Task objective
Your answer should consist of every line in the records that holds "degrees".
┌─ The records
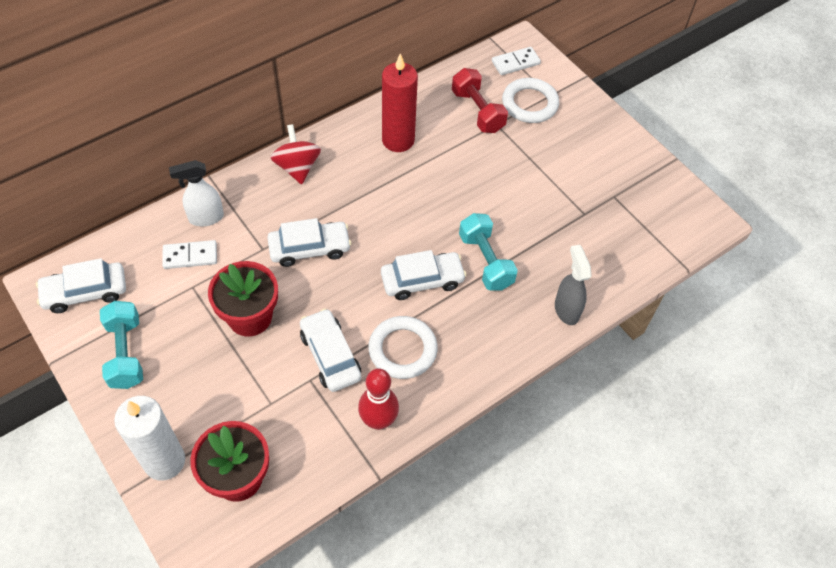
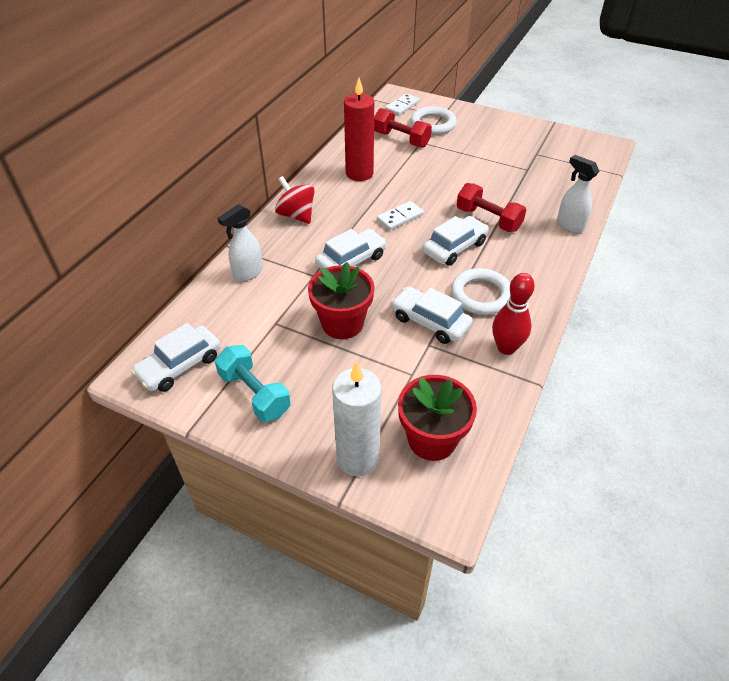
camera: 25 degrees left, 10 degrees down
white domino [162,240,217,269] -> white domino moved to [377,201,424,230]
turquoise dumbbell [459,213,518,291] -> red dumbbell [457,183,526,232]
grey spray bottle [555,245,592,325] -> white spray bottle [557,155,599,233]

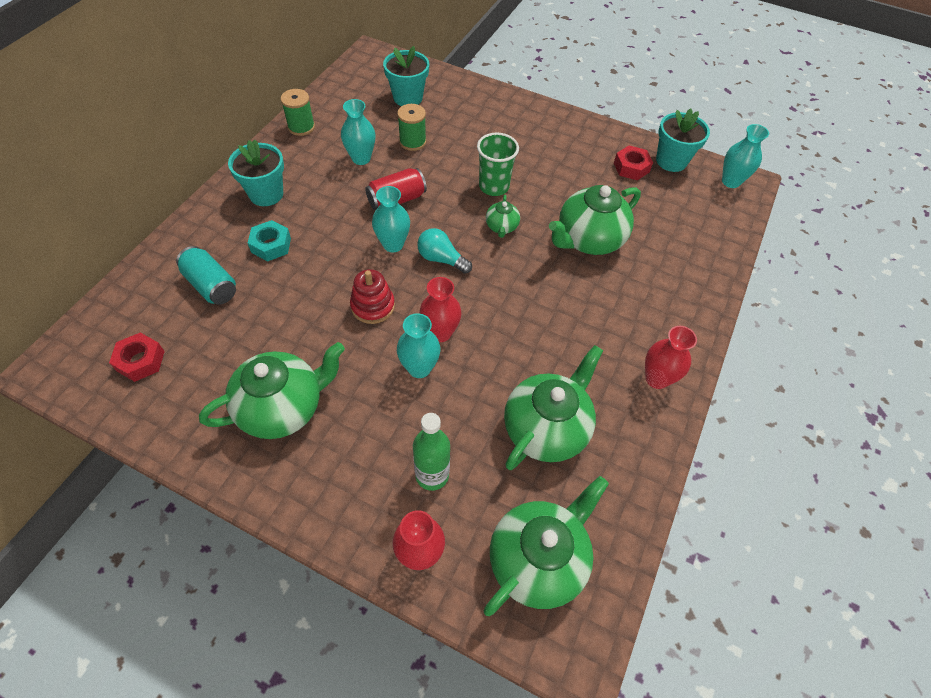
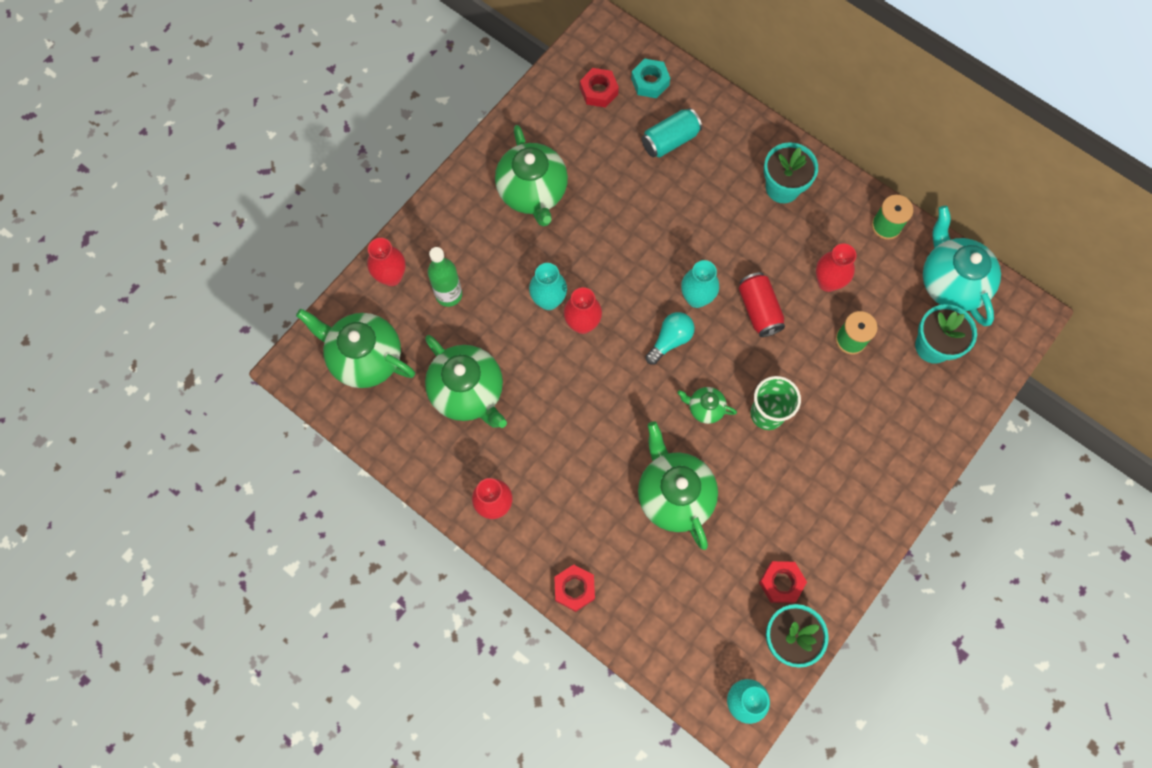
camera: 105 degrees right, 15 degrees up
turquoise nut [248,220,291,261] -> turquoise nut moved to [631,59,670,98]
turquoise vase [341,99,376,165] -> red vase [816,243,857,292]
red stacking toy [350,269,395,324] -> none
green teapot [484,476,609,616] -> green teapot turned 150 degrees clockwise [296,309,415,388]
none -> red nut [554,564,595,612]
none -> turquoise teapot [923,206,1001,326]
└─
Result of the exercise
camera: 25 degrees left, 10 degrees down
camera: 105 degrees right, 15 degrees up
green teapot [484,476,609,616] -> green teapot turned 150 degrees clockwise [296,309,415,388]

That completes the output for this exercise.